*** Opening of Exercise material ***

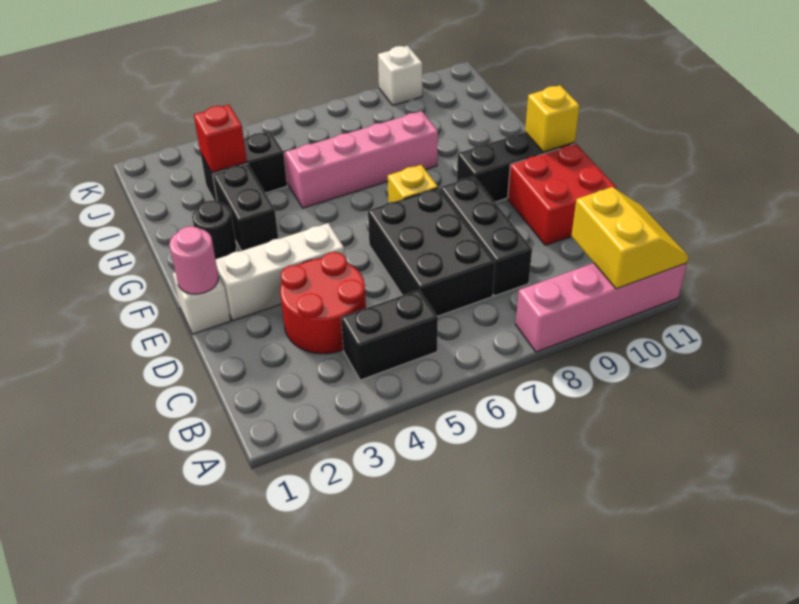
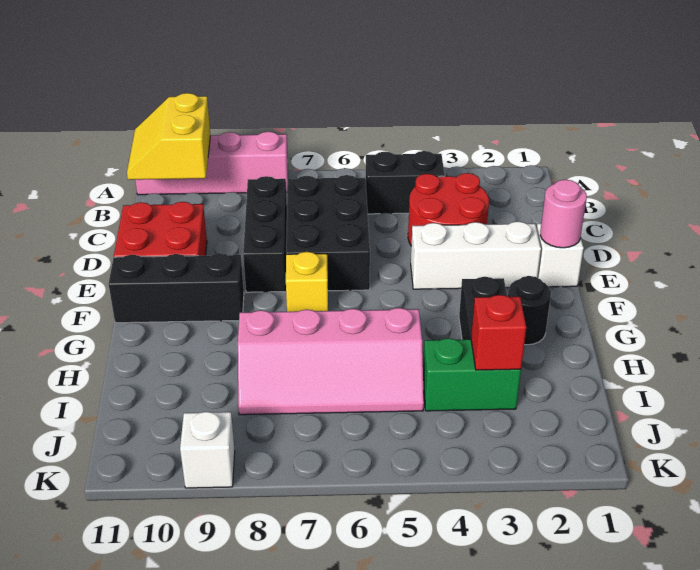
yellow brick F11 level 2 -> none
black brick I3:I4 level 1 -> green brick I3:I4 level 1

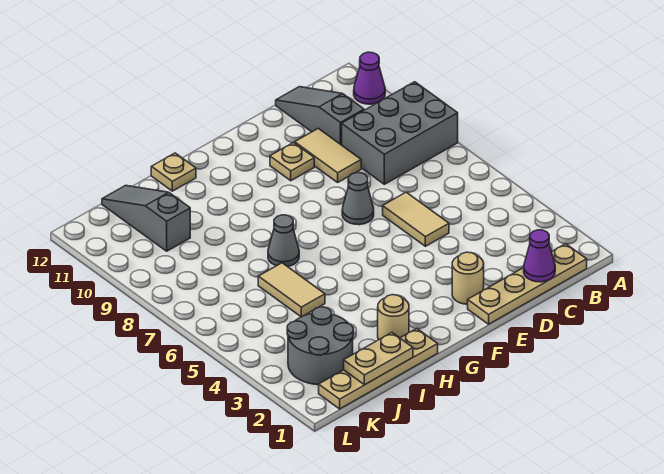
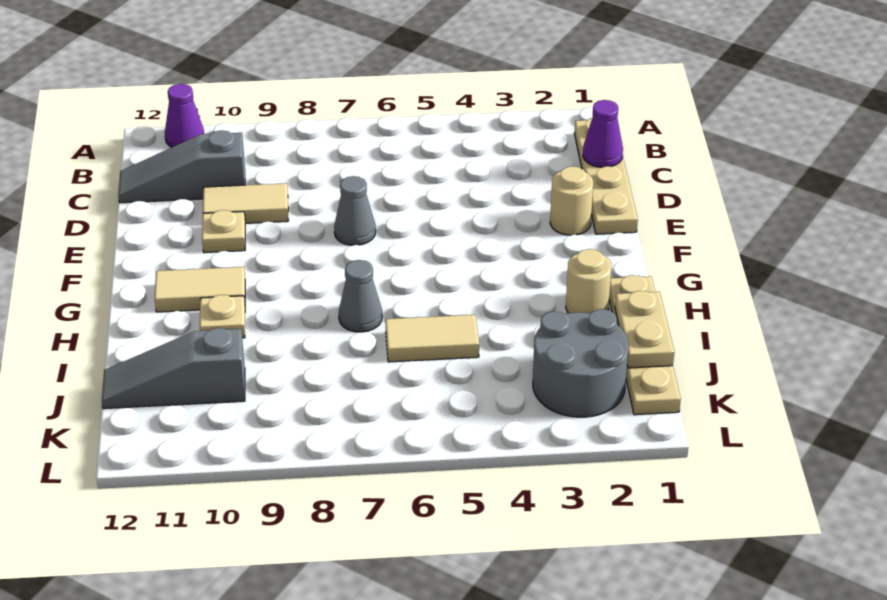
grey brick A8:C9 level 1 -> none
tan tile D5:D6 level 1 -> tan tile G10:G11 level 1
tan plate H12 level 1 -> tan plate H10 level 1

*** Close of Exercise material ***
*** Opening of Exercise material ***

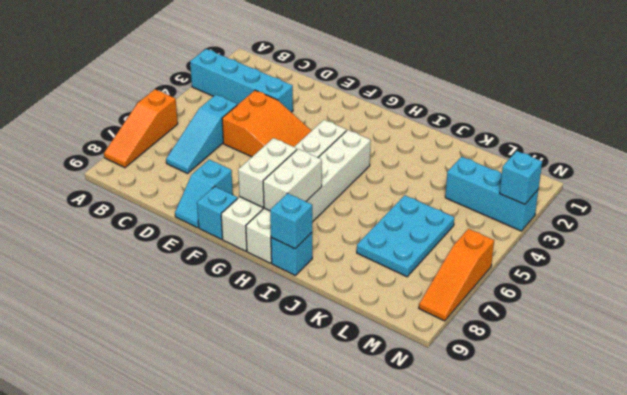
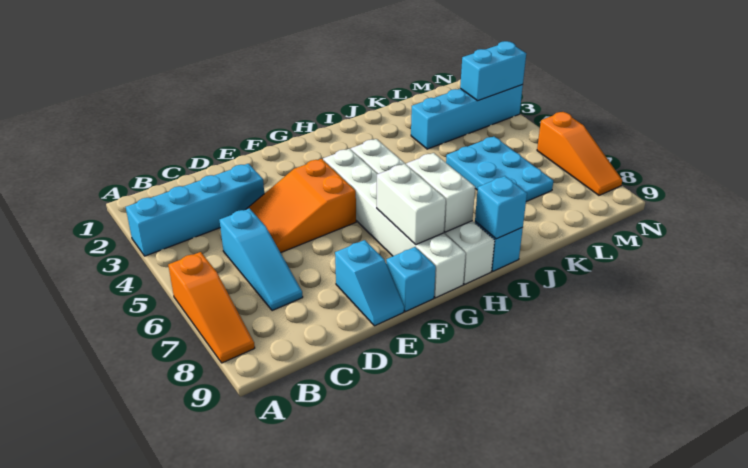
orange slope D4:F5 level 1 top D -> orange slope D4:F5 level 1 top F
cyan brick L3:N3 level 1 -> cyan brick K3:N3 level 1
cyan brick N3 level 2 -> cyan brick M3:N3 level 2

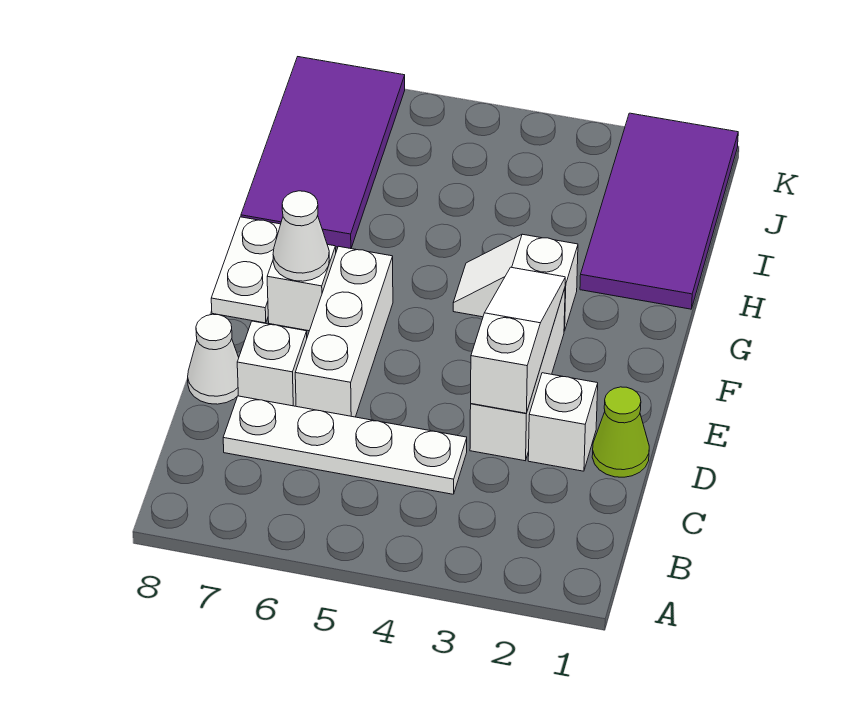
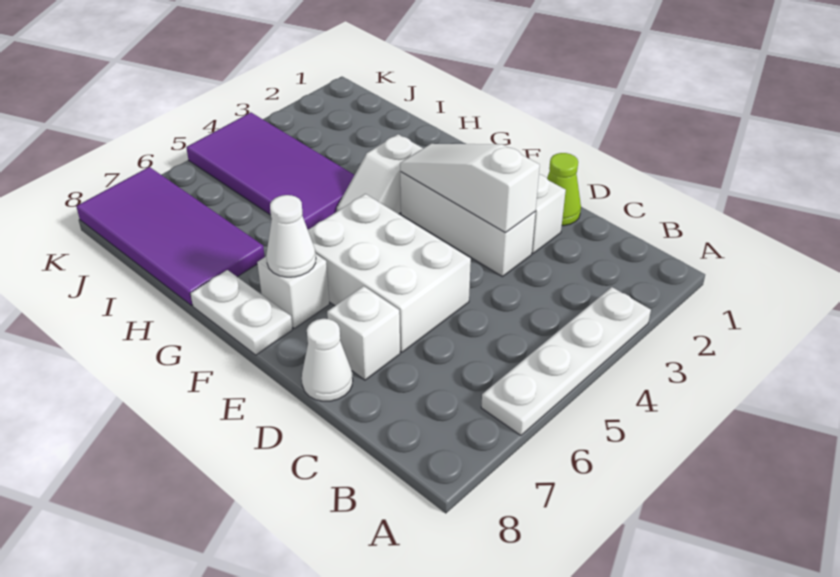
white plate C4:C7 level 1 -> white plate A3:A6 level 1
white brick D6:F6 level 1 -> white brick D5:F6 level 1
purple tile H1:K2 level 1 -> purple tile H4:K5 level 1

*** Close of Exercise material ***

How to complete this task: Scan the data above and report each line in which "white" is present.

Answer area:
white plate C4:C7 level 1 -> white plate A3:A6 level 1
white brick D6:F6 level 1 -> white brick D5:F6 level 1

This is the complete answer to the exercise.